### What is being asked
Scan the lines below for "RELAY" and copy the matches.

(Edit difference data)
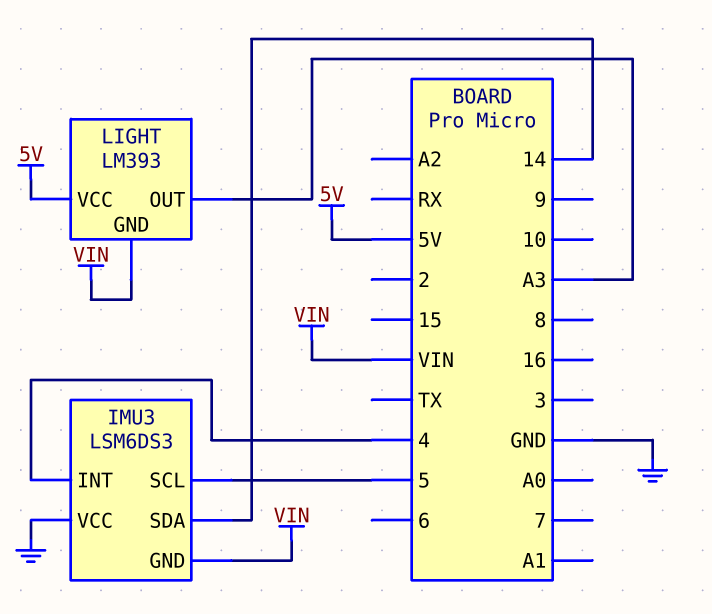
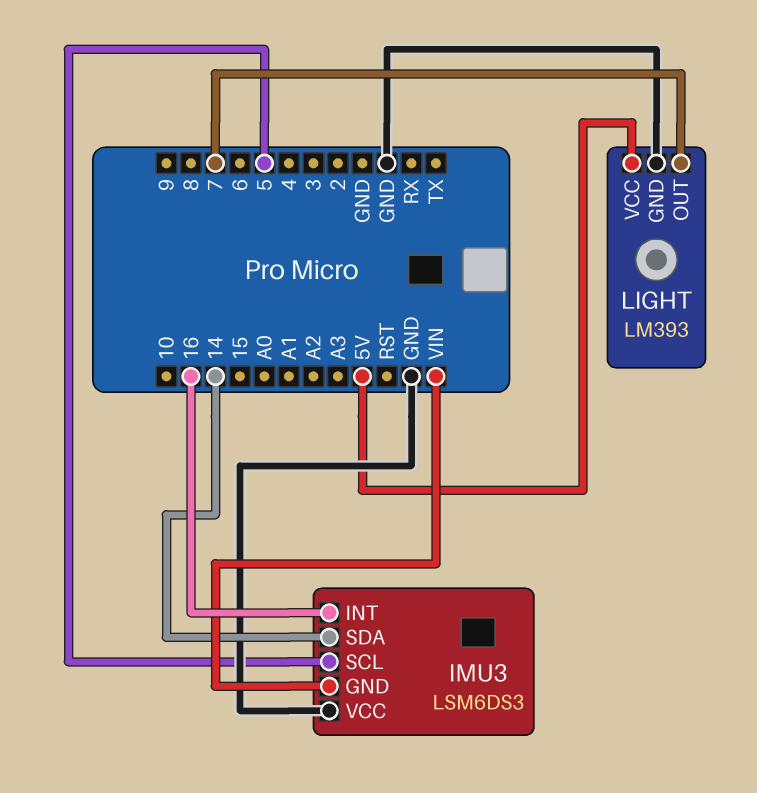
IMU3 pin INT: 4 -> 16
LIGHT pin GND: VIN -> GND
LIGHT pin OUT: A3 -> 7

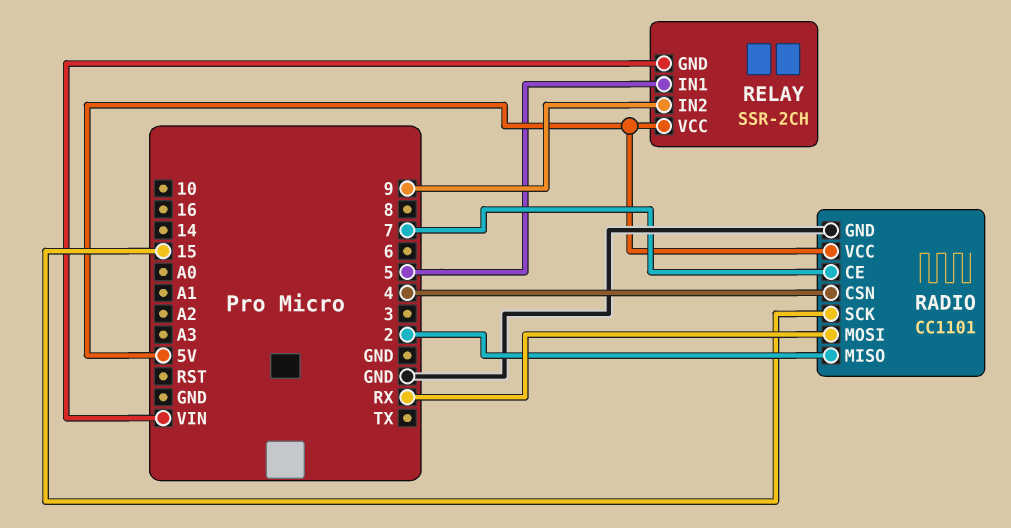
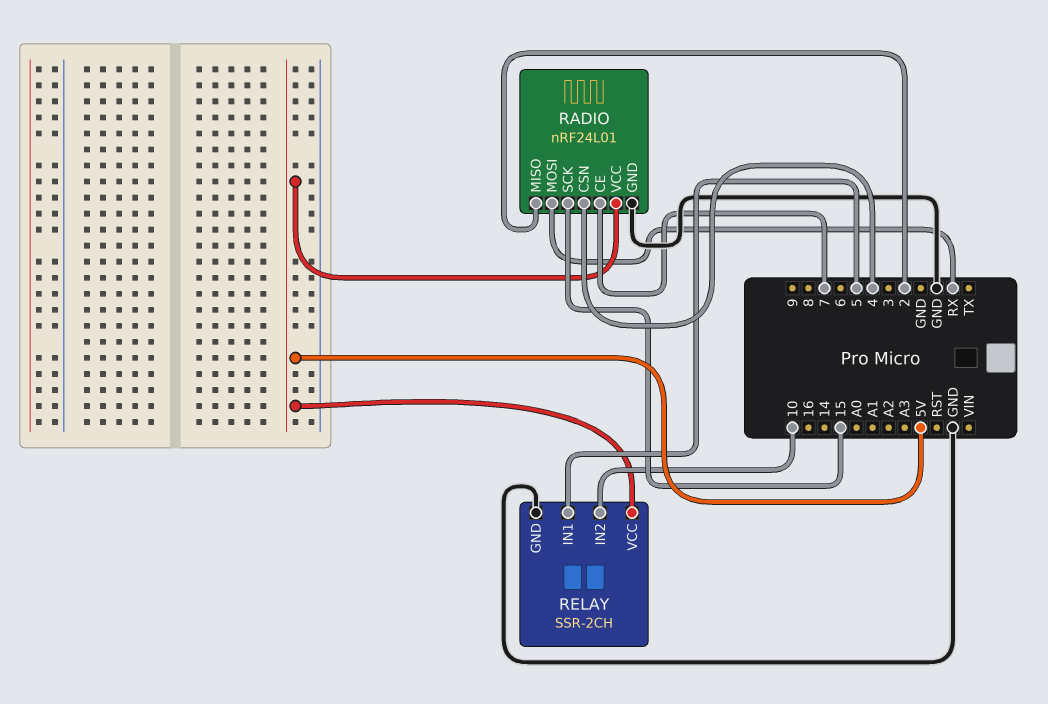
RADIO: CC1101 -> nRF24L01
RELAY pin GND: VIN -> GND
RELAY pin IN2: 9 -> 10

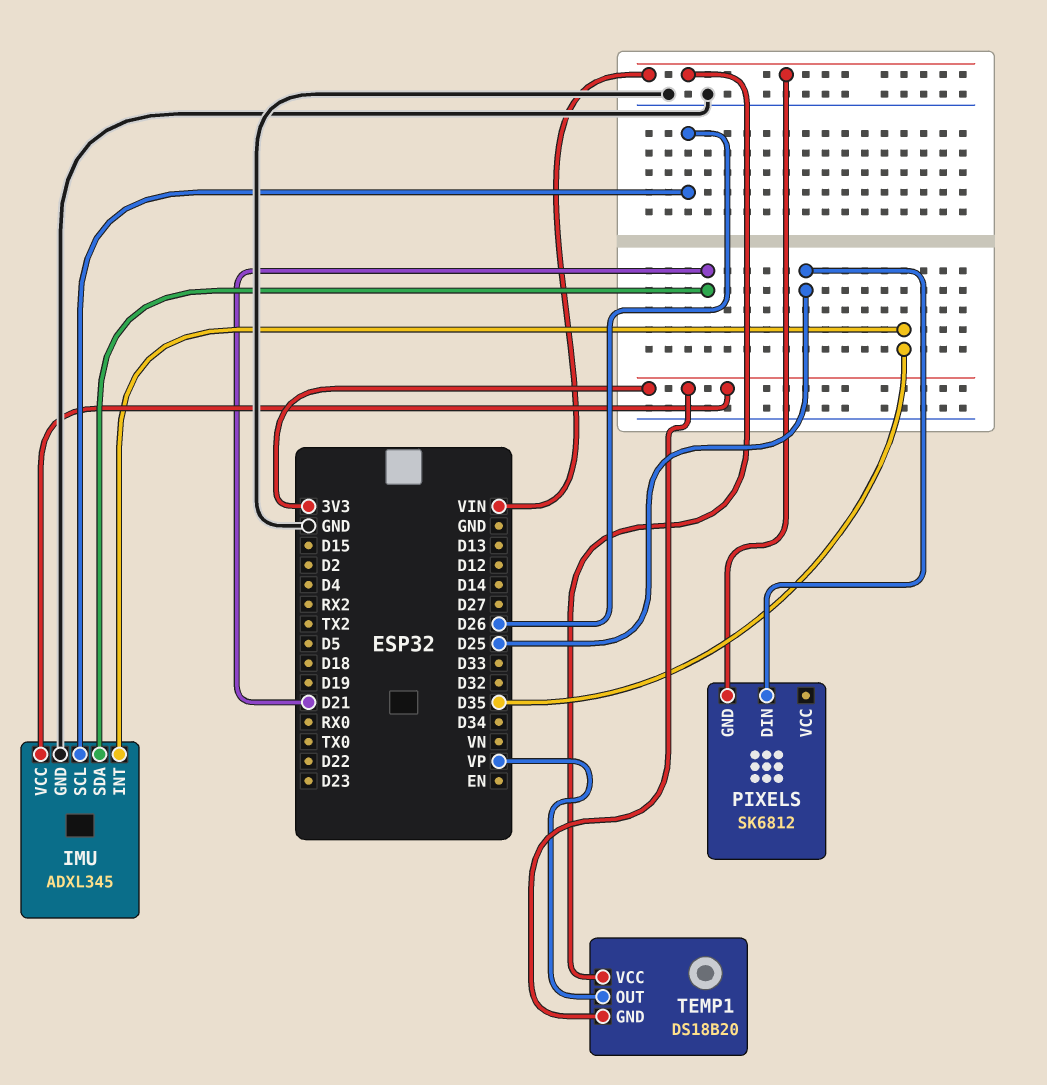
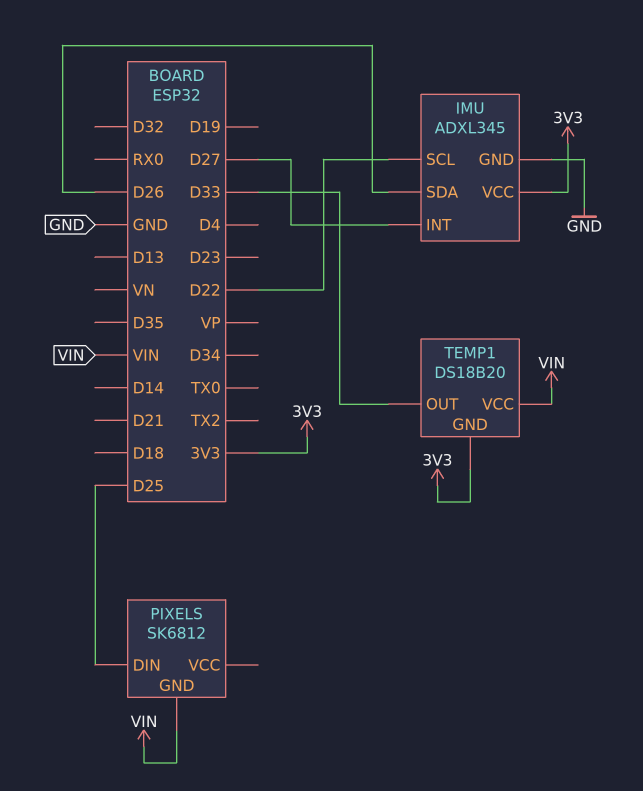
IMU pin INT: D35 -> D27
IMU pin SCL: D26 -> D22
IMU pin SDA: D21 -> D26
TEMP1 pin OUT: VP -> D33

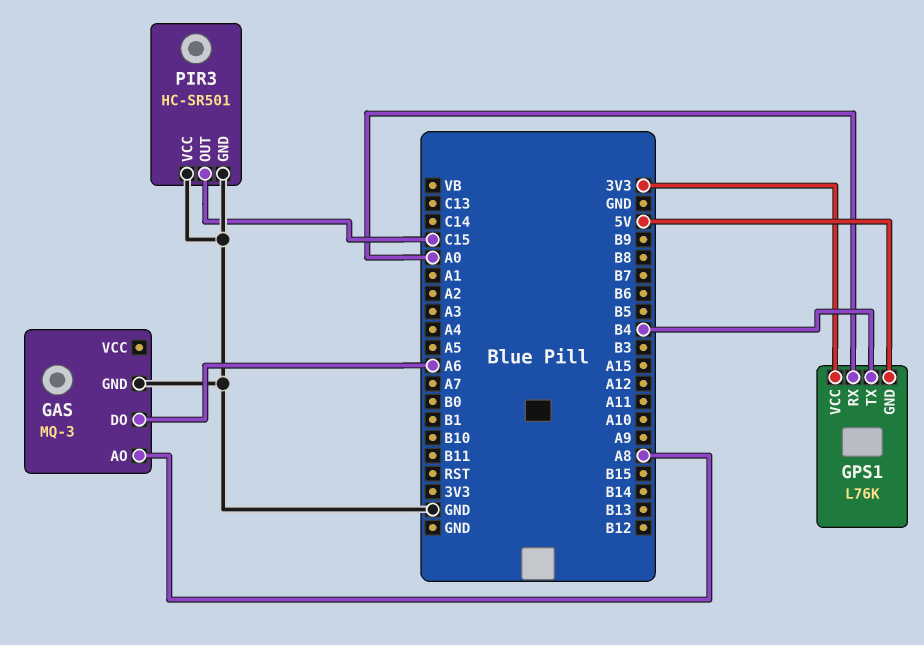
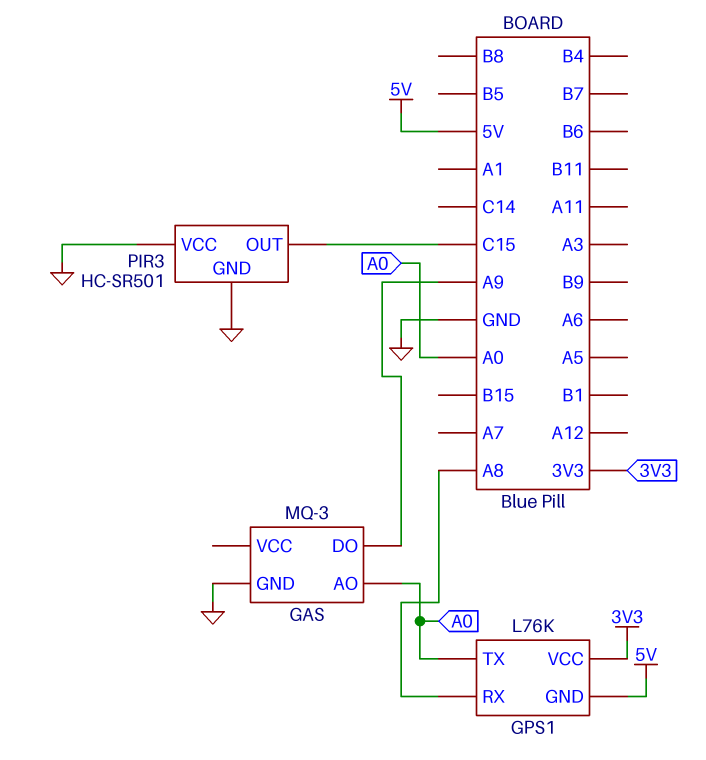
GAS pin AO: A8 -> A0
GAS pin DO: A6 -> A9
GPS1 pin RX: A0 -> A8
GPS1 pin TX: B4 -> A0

### Answer section
RELAY pin GND: VIN -> GND
RELAY pin IN2: 9 -> 10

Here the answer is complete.